TASK STATEMENT: Copy the rows between the line holding "wintry (277, 1199)" and the line holding "Larkhaven (517, 1122)", inclusive, putting "pattern" wherever "trend" occurs and changing nothing else.

INFORMATION SHOWN:

*****

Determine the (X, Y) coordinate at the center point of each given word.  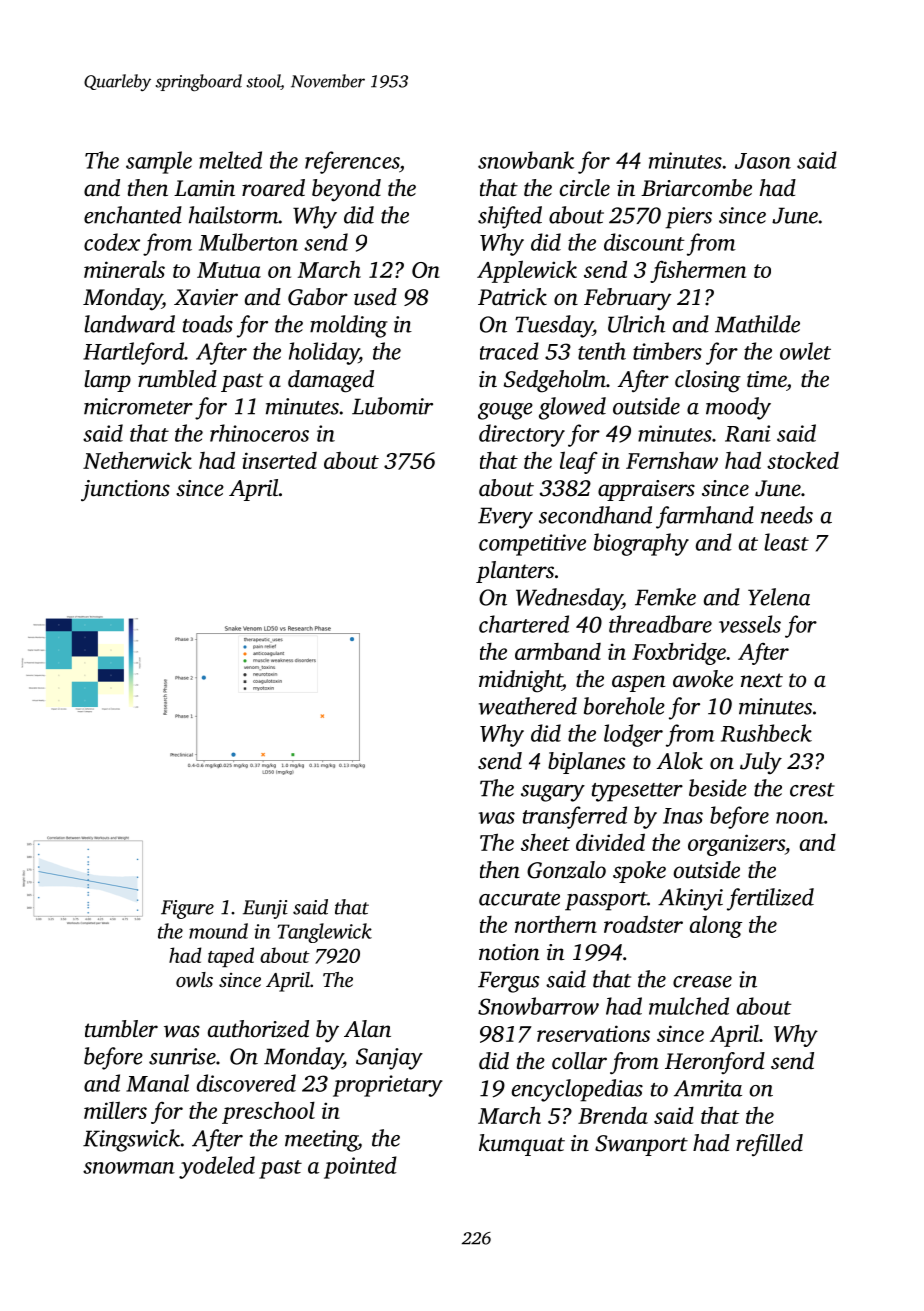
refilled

*****

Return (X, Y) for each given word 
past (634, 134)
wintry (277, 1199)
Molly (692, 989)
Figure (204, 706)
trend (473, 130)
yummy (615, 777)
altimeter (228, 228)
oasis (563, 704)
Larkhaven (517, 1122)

*****

WRITTEN ANSWER:
wintry (277, 1199)
Molly (692, 989)
Figure (204, 706)
pattern (473, 130)
yummy (615, 777)
altimeter (228, 228)
oasis (563, 704)
Larkhaven (517, 1122)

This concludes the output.